- WHAT IS NEEDED -
Return the records exactly, with nothing added.

----

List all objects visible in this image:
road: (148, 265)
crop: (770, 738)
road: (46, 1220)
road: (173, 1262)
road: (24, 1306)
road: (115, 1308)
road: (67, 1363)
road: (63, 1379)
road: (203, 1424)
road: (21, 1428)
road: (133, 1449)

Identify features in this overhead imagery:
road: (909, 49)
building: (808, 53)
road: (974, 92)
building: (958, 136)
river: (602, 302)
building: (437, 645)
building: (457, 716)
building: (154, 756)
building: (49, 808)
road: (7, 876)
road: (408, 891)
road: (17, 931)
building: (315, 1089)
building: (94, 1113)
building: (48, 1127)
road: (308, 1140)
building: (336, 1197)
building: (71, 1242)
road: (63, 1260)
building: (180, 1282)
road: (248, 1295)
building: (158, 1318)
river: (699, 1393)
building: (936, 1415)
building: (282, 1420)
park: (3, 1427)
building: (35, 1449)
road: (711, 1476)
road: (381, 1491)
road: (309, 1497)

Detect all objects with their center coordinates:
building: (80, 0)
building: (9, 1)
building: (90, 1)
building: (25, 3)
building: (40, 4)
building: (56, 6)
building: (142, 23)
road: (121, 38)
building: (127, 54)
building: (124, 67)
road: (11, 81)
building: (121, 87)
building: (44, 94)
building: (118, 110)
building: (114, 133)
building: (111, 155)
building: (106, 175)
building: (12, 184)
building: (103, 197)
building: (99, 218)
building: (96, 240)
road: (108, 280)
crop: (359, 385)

----

- REPLY -
List all objects visible in this image:
road: (148, 265)
crop: (770, 738)
road: (46, 1220)
road: (173, 1262)
road: (24, 1306)
road: (115, 1308)
road: (67, 1363)
road: (63, 1379)
road: (203, 1424)
road: (21, 1428)
road: (133, 1449)

Identify features in this overhead imagery:
road: (909, 49)
building: (808, 53)
road: (974, 92)
building: (958, 136)
river: (602, 302)
building: (437, 645)
building: (457, 716)
building: (154, 756)
building: (49, 808)
road: (7, 876)
road: (408, 891)
road: (17, 931)
building: (315, 1089)
building: (94, 1113)
building: (48, 1127)
road: (308, 1140)
building: (336, 1197)
building: (71, 1242)
road: (63, 1260)
building: (180, 1282)
road: (248, 1295)
building: (158, 1318)
river: (699, 1393)
building: (936, 1415)
building: (282, 1420)
park: (3, 1427)
building: (35, 1449)
road: (711, 1476)
road: (381, 1491)
road: (309, 1497)

Detect all objects with their center coordinates:
building: (80, 0)
building: (9, 1)
building: (90, 1)
building: (25, 3)
building: (40, 4)
building: (56, 6)
building: (142, 23)
road: (121, 38)
building: (127, 54)
building: (124, 67)
road: (11, 81)
building: (121, 87)
building: (44, 94)
building: (118, 110)
building: (114, 133)
building: (111, 155)
building: (106, 175)
building: (12, 184)
building: (103, 197)
building: (99, 218)
building: (96, 240)
road: (108, 280)
crop: (359, 385)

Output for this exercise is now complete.